-- Exercise brief --
I need the lines from the one containing "nightstand: (1871, 979) -> (338, 420), moved" through the last line of the entries retyped exactly, with no pictures among them.

-- Excerpted records --
★ ★ ★

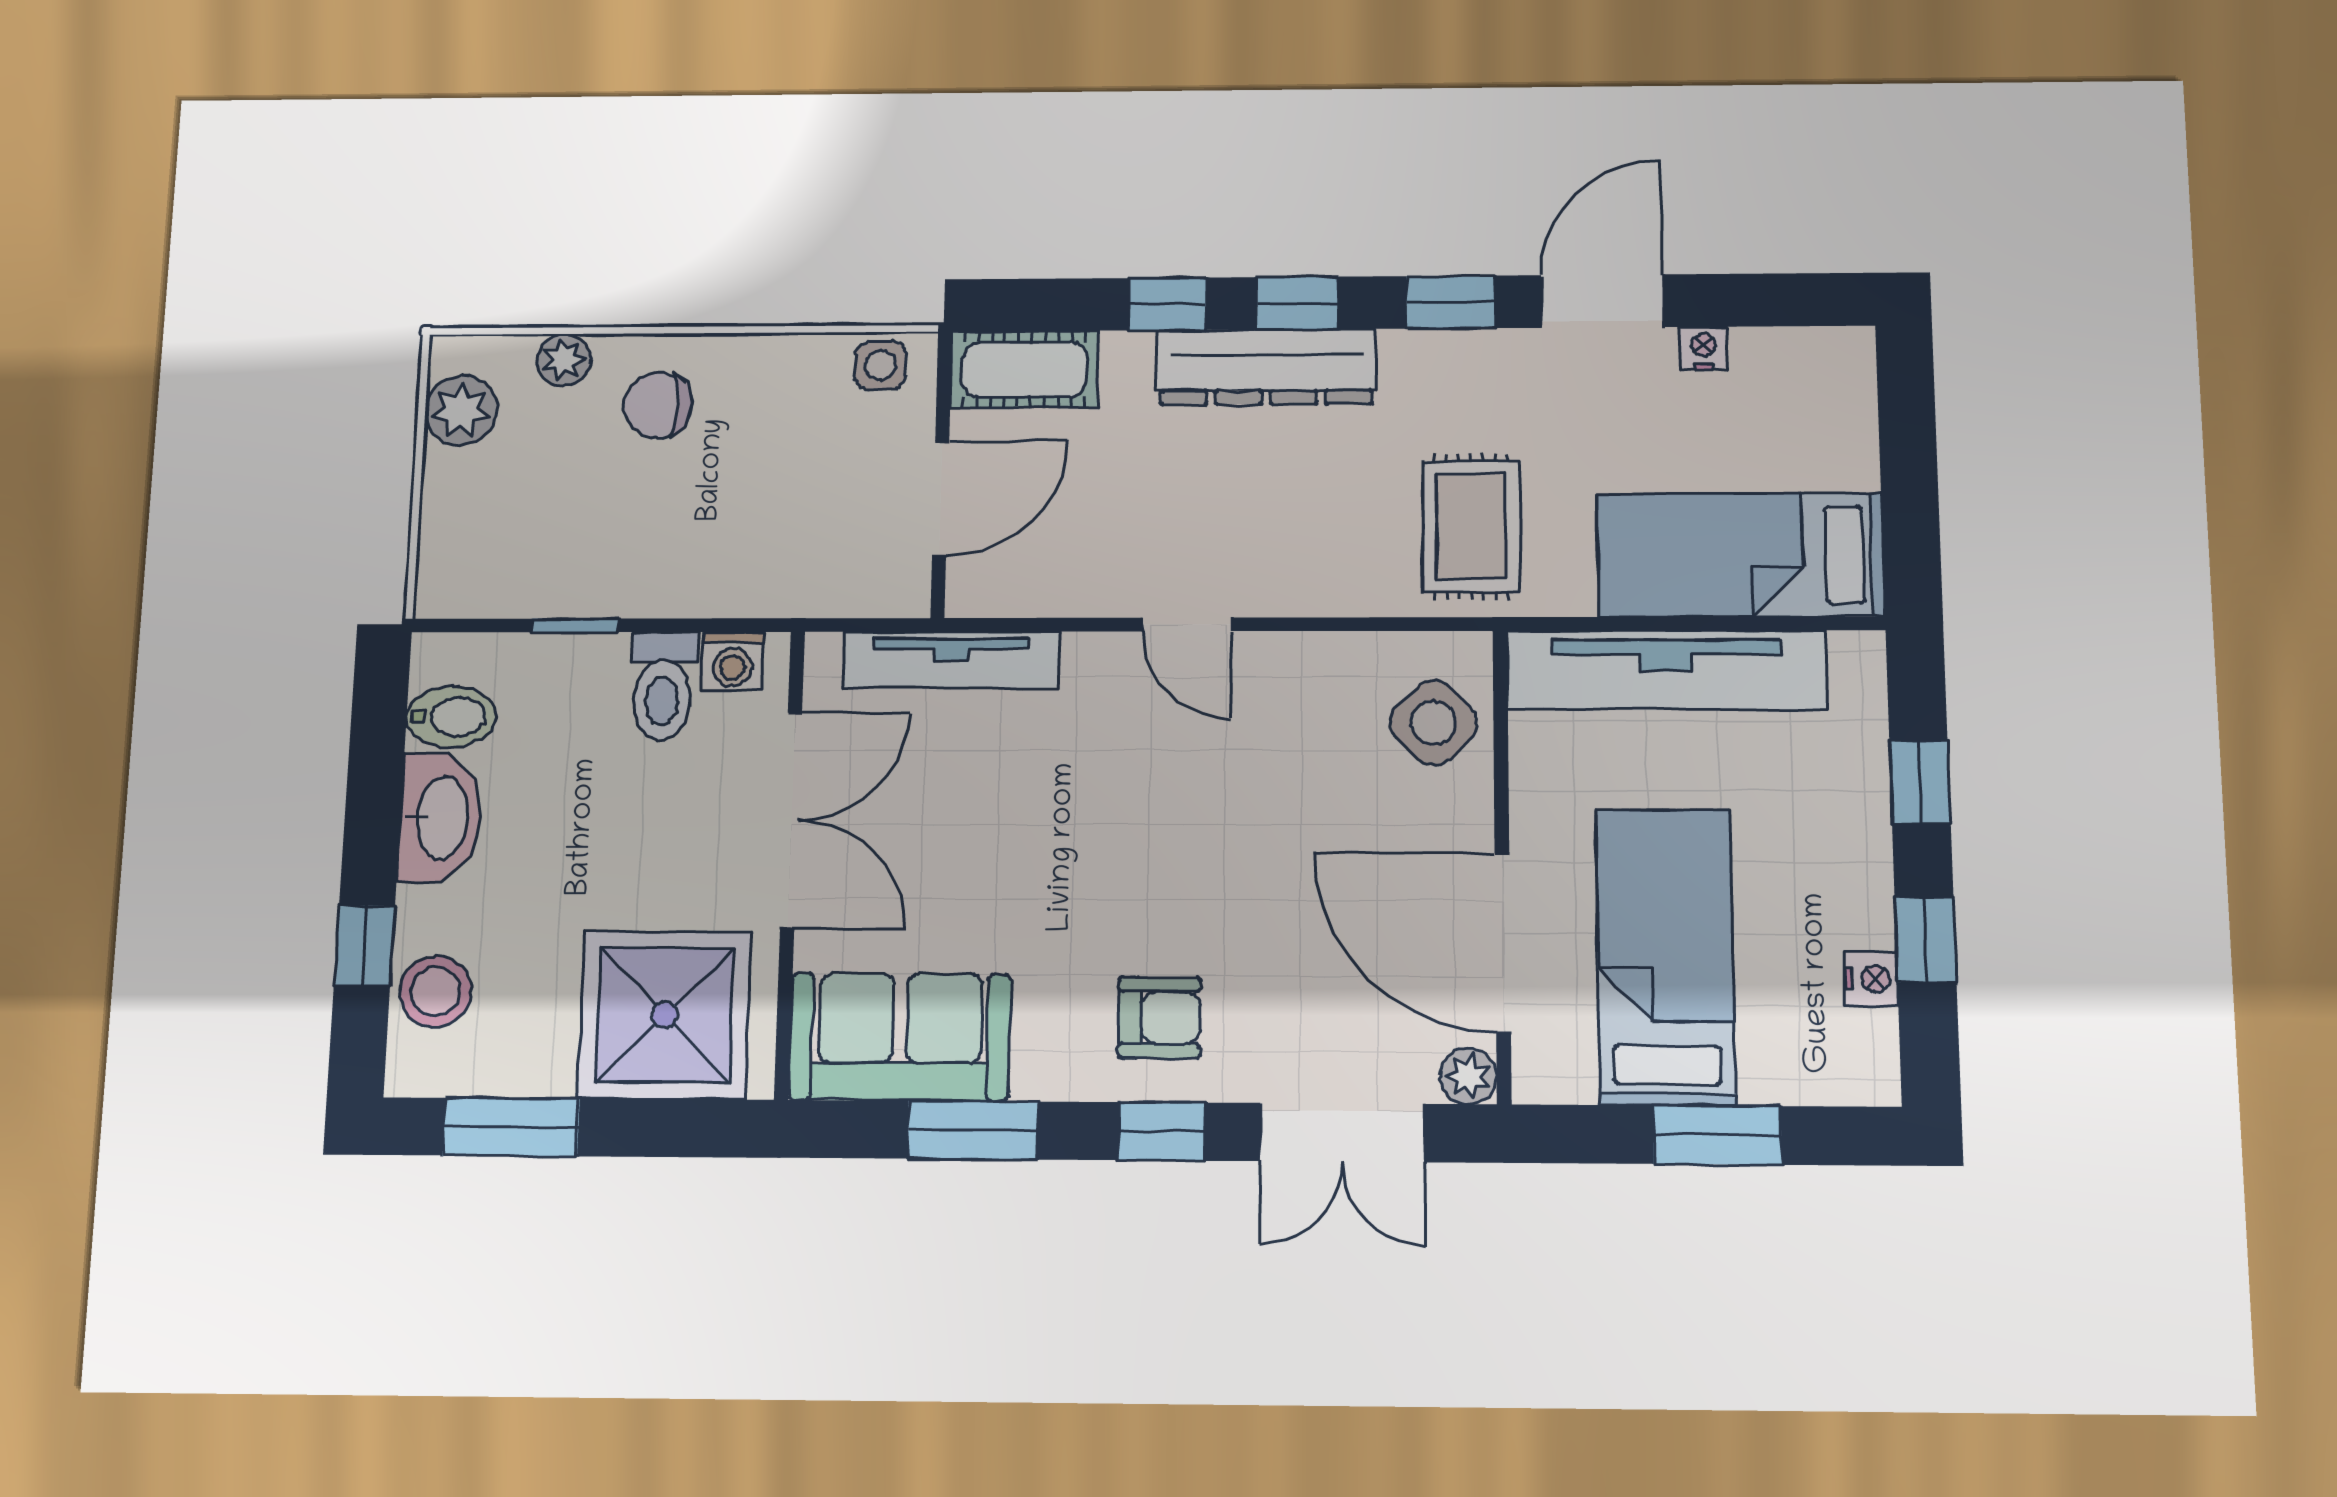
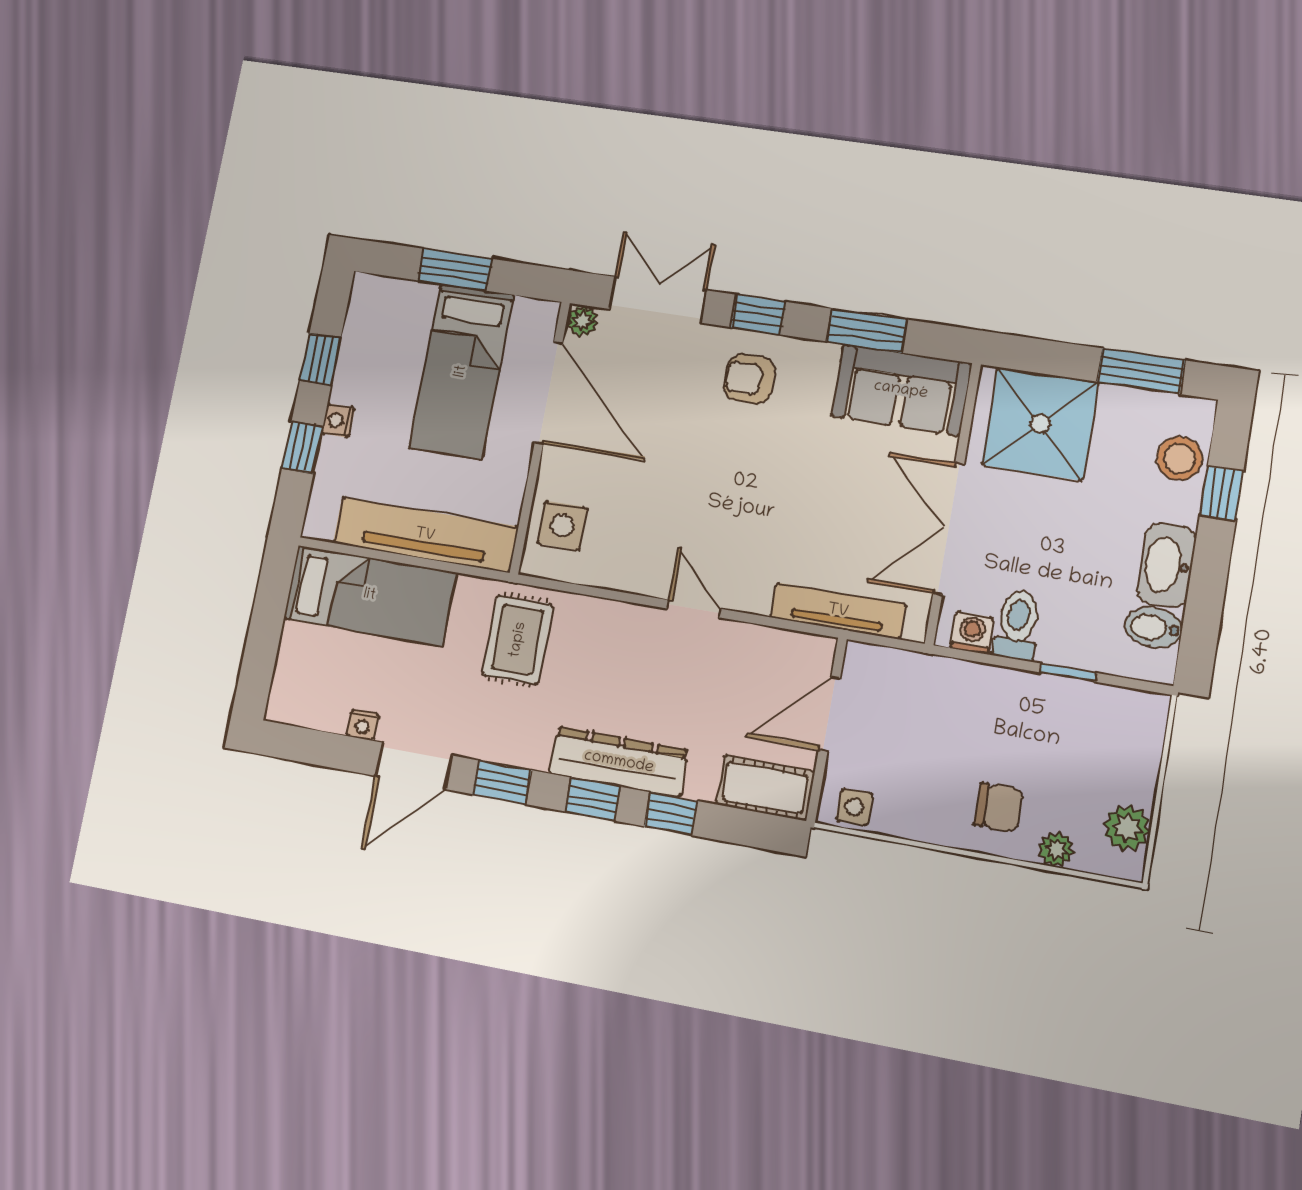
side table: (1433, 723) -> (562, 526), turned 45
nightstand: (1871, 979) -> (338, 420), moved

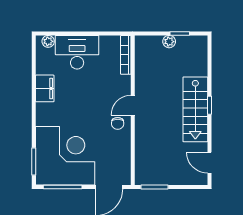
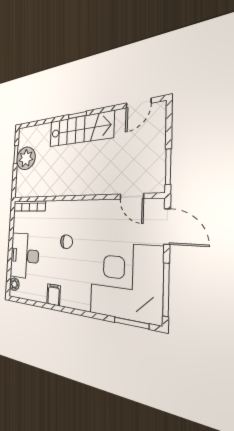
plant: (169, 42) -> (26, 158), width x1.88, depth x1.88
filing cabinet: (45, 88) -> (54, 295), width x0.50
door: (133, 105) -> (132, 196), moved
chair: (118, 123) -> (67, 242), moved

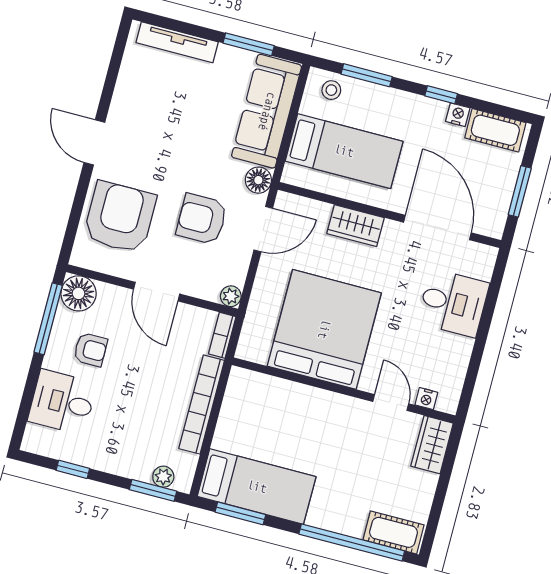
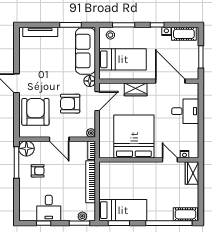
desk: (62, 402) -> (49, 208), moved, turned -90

★ ★ ★

-- Answer for the task --
nightstand: (1871, 979) -> (338, 420), moved

plant: (169, 42) -> (26, 158), width x1.88, depth x1.88
filing cabinet: (45, 88) -> (54, 295), width x0.50
door: (133, 105) -> (132, 196), moved
chair: (118, 123) -> (67, 242), moved

desk: (62, 402) -> (49, 208), moved, turned -90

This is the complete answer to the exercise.